WORK REQUIRED. Give the records below again, exactly as they appear.

MATERIAL PROVIDED.

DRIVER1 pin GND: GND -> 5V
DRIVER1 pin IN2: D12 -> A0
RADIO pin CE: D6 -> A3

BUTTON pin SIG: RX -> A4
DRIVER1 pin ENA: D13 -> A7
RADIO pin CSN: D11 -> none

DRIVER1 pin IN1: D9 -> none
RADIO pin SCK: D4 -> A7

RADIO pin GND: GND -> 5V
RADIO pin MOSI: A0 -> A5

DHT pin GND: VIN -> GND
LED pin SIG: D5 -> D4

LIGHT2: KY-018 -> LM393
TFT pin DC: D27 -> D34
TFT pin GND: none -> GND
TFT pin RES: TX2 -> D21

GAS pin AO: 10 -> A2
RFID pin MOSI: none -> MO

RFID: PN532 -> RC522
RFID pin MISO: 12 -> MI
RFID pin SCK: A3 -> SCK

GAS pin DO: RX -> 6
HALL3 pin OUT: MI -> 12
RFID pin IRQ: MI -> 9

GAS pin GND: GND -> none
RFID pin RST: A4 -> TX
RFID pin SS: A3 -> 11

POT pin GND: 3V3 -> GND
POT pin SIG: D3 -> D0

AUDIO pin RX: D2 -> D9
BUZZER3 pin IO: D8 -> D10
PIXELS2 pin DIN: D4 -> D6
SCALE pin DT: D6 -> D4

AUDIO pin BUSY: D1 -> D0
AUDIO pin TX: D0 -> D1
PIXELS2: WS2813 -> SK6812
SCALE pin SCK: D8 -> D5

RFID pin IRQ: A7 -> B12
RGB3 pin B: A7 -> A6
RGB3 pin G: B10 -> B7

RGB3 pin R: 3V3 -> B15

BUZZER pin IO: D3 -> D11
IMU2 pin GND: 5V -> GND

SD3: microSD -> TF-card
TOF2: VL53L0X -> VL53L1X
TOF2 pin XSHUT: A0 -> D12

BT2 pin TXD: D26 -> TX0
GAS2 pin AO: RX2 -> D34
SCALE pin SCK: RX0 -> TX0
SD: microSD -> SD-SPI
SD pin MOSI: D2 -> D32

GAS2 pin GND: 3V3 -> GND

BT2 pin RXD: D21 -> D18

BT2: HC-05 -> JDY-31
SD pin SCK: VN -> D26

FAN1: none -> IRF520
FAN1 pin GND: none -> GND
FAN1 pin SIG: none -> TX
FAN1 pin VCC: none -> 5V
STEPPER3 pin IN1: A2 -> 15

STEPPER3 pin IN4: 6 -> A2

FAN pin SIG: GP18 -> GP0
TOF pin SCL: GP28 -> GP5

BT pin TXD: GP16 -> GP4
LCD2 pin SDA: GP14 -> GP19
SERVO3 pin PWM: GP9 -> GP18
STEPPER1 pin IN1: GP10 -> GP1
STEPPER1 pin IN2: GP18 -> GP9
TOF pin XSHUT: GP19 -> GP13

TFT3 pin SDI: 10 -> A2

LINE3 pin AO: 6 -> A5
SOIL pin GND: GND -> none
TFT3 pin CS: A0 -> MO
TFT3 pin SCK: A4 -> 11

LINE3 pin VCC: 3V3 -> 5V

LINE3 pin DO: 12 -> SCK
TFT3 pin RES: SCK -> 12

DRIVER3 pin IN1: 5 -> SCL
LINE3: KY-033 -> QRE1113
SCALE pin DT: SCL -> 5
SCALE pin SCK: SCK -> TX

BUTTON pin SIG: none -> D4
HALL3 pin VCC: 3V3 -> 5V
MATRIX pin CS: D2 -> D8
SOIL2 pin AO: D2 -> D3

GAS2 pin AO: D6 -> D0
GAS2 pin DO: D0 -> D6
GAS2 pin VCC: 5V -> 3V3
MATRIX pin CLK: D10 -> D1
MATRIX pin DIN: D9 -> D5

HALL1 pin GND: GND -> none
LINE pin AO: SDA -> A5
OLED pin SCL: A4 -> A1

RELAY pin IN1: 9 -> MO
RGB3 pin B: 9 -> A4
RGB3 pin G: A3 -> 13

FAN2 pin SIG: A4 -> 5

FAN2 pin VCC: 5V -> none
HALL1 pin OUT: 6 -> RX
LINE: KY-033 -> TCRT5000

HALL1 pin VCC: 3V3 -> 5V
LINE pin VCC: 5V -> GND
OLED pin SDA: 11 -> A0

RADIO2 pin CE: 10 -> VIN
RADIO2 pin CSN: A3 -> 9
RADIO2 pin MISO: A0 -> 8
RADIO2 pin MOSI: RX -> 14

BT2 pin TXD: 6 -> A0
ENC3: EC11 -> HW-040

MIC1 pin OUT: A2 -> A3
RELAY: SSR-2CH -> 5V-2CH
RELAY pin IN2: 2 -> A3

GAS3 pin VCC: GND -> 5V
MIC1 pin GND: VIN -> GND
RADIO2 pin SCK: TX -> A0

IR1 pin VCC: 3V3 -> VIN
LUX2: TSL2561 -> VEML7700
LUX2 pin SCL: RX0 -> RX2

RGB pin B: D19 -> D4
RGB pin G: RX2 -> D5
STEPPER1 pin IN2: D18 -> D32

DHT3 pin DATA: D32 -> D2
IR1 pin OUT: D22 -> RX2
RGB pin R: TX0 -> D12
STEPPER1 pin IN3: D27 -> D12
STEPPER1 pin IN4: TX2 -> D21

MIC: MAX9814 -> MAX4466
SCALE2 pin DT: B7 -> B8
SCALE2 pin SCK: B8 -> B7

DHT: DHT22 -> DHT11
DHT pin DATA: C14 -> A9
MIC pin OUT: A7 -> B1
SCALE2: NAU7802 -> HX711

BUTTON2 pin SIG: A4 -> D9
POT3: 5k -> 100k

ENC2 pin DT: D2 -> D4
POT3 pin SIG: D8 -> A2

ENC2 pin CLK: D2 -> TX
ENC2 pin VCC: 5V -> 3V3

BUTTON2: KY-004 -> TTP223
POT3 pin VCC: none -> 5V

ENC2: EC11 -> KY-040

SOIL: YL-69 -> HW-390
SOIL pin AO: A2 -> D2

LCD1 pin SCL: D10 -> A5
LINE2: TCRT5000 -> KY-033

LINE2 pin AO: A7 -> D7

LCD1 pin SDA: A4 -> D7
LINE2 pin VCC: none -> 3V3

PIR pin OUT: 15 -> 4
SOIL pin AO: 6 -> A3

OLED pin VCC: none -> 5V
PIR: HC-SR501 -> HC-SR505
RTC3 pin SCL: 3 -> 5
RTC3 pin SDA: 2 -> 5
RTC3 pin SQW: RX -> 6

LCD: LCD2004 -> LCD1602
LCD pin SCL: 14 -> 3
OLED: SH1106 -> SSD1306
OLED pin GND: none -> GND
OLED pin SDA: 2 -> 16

ANSWER BOX.
DRIVER1 pin GND: GND -> 5V
DRIVER1 pin IN2: D12 -> A0
RADIO pin CE: D6 -> A3

BUTTON pin SIG: RX -> A4
DRIVER1 pin ENA: D13 -> A7
RADIO pin CSN: D11 -> none

DRIVER1 pin IN1: D9 -> none
RADIO pin SCK: D4 -> A7

RADIO pin GND: GND -> 5V
RADIO pin MOSI: A0 -> A5

DHT pin GND: VIN -> GND
LED pin SIG: D5 -> D4

LIGHT2: KY-018 -> LM393
TFT pin DC: D27 -> D34
TFT pin GND: none -> GND
TFT pin RES: TX2 -> D21

GAS pin AO: 10 -> A2
RFID pin MOSI: none -> MO

RFID: PN532 -> RC522
RFID pin MISO: 12 -> MI
RFID pin SCK: A3 -> SCK

GAS pin DO: RX -> 6
HALL3 pin OUT: MI -> 12
RFID pin IRQ: MI -> 9

GAS pin GND: GND -> none
RFID pin RST: A4 -> TX
RFID pin SS: A3 -> 11

POT pin GND: 3V3 -> GND
POT pin SIG: D3 -> D0

AUDIO pin RX: D2 -> D9
BUZZER3 pin IO: D8 -> D10
PIXELS2 pin DIN: D4 -> D6
SCALE pin DT: D6 -> D4

AUDIO pin BUSY: D1 -> D0
AUDIO pin TX: D0 -> D1
PIXELS2: WS2813 -> SK6812
SCALE pin SCK: D8 -> D5

RFID pin IRQ: A7 -> B12
RGB3 pin B: A7 -> A6
RGB3 pin G: B10 -> B7

RGB3 pin R: 3V3 -> B15

BUZZER pin IO: D3 -> D11
IMU2 pin GND: 5V -> GND

SD3: microSD -> TF-card
TOF2: VL53L0X -> VL53L1X
TOF2 pin XSHUT: A0 -> D12

BT2 pin TXD: D26 -> TX0
GAS2 pin AO: RX2 -> D34
SCALE pin SCK: RX0 -> TX0
SD: microSD -> SD-SPI
SD pin MOSI: D2 -> D32

GAS2 pin GND: 3V3 -> GND

BT2 pin RXD: D21 -> D18

BT2: HC-05 -> JDY-31
SD pin SCK: VN -> D26

FAN1: none -> IRF520
FAN1 pin GND: none -> GND
FAN1 pin SIG: none -> TX
FAN1 pin VCC: none -> 5V
STEPPER3 pin IN1: A2 -> 15

STEPPER3 pin IN4: 6 -> A2

FAN pin SIG: GP18 -> GP0
TOF pin SCL: GP28 -> GP5

BT pin TXD: GP16 -> GP4
LCD2 pin SDA: GP14 -> GP19
SERVO3 pin PWM: GP9 -> GP18
STEPPER1 pin IN1: GP10 -> GP1
STEPPER1 pin IN2: GP18 -> GP9
TOF pin XSHUT: GP19 -> GP13

TFT3 pin SDI: 10 -> A2

LINE3 pin AO: 6 -> A5
SOIL pin GND: GND -> none
TFT3 pin CS: A0 -> MO
TFT3 pin SCK: A4 -> 11

LINE3 pin VCC: 3V3 -> 5V

LINE3 pin DO: 12 -> SCK
TFT3 pin RES: SCK -> 12

DRIVER3 pin IN1: 5 -> SCL
LINE3: KY-033 -> QRE1113
SCALE pin DT: SCL -> 5
SCALE pin SCK: SCK -> TX

BUTTON pin SIG: none -> D4
HALL3 pin VCC: 3V3 -> 5V
MATRIX pin CS: D2 -> D8
SOIL2 pin AO: D2 -> D3

GAS2 pin AO: D6 -> D0
GAS2 pin DO: D0 -> D6
GAS2 pin VCC: 5V -> 3V3
MATRIX pin CLK: D10 -> D1
MATRIX pin DIN: D9 -> D5

HALL1 pin GND: GND -> none
LINE pin AO: SDA -> A5
OLED pin SCL: A4 -> A1

RELAY pin IN1: 9 -> MO
RGB3 pin B: 9 -> A4
RGB3 pin G: A3 -> 13

FAN2 pin SIG: A4 -> 5

FAN2 pin VCC: 5V -> none
HALL1 pin OUT: 6 -> RX
LINE: KY-033 -> TCRT5000

HALL1 pin VCC: 3V3 -> 5V
LINE pin VCC: 5V -> GND
OLED pin SDA: 11 -> A0

RADIO2 pin CE: 10 -> VIN
RADIO2 pin CSN: A3 -> 9
RADIO2 pin MISO: A0 -> 8
RADIO2 pin MOSI: RX -> 14

BT2 pin TXD: 6 -> A0
ENC3: EC11 -> HW-040

MIC1 pin OUT: A2 -> A3
RELAY: SSR-2CH -> 5V-2CH
RELAY pin IN2: 2 -> A3

GAS3 pin VCC: GND -> 5V
MIC1 pin GND: VIN -> GND
RADIO2 pin SCK: TX -> A0

IR1 pin VCC: 3V3 -> VIN
LUX2: TSL2561 -> VEML7700
LUX2 pin SCL: RX0 -> RX2

RGB pin B: D19 -> D4
RGB pin G: RX2 -> D5
STEPPER1 pin IN2: D18 -> D32

DHT3 pin DATA: D32 -> D2
IR1 pin OUT: D22 -> RX2
RGB pin R: TX0 -> D12
STEPPER1 pin IN3: D27 -> D12
STEPPER1 pin IN4: TX2 -> D21

MIC: MAX9814 -> MAX4466
SCALE2 pin DT: B7 -> B8
SCALE2 pin SCK: B8 -> B7

DHT: DHT22 -> DHT11
DHT pin DATA: C14 -> A9
MIC pin OUT: A7 -> B1
SCALE2: NAU7802 -> HX711

BUTTON2 pin SIG: A4 -> D9
POT3: 5k -> 100k

ENC2 pin DT: D2 -> D4
POT3 pin SIG: D8 -> A2

ENC2 pin CLK: D2 -> TX
ENC2 pin VCC: 5V -> 3V3

BUTTON2: KY-004 -> TTP223
POT3 pin VCC: none -> 5V

ENC2: EC11 -> KY-040

SOIL: YL-69 -> HW-390
SOIL pin AO: A2 -> D2

LCD1 pin SCL: D10 -> A5
LINE2: TCRT5000 -> KY-033

LINE2 pin AO: A7 -> D7

LCD1 pin SDA: A4 -> D7
LINE2 pin VCC: none -> 3V3

PIR pin OUT: 15 -> 4
SOIL pin AO: 6 -> A3

OLED pin VCC: none -> 5V
PIR: HC-SR501 -> HC-SR505
RTC3 pin SCL: 3 -> 5
RTC3 pin SDA: 2 -> 5
RTC3 pin SQW: RX -> 6

LCD: LCD2004 -> LCD1602
LCD pin SCL: 14 -> 3
OLED: SH1106 -> SSD1306
OLED pin GND: none -> GND
OLED pin SDA: 2 -> 16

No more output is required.